===== Entries shown =====
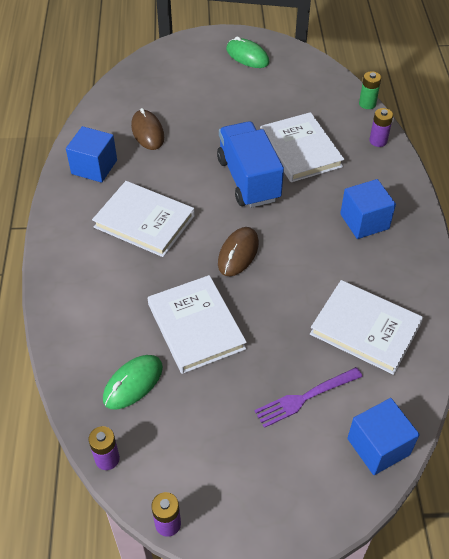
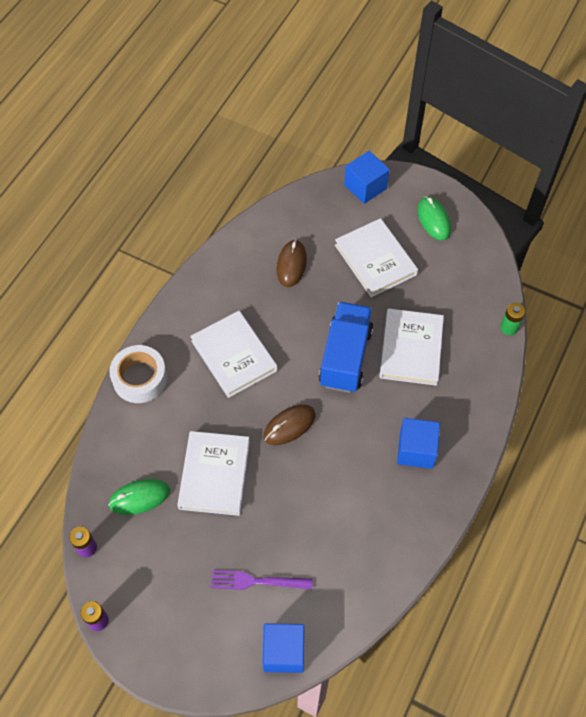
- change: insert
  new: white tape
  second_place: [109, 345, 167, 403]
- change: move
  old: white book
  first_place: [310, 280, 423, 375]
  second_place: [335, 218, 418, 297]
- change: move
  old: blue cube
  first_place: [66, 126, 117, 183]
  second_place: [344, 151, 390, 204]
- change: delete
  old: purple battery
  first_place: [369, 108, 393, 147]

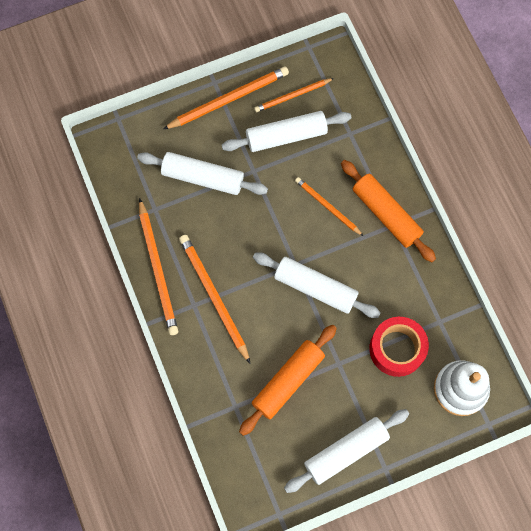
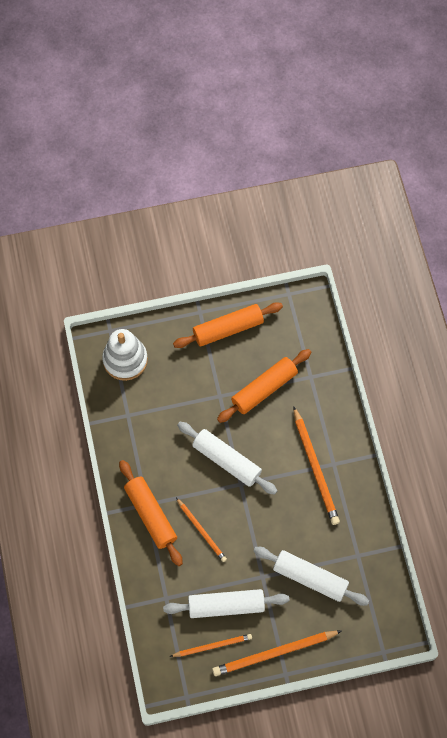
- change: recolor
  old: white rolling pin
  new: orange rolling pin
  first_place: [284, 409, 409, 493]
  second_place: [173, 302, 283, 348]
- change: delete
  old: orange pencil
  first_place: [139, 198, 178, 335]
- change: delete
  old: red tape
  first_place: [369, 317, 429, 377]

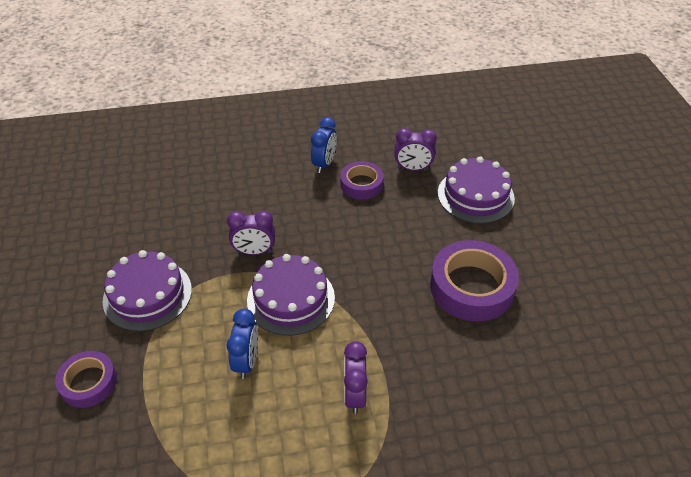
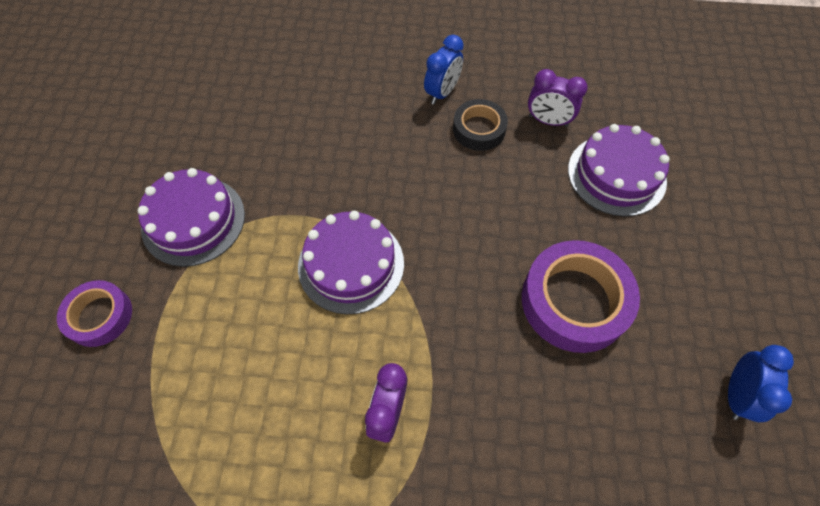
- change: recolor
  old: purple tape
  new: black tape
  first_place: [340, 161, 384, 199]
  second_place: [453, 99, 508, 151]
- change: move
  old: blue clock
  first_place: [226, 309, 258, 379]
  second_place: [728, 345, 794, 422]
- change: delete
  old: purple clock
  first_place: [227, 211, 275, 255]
=====
Filter the data down to the lines that contain the string "rolling", and copy them.

Exercise result:
  old: white rolling pin
  new: orange rolling pin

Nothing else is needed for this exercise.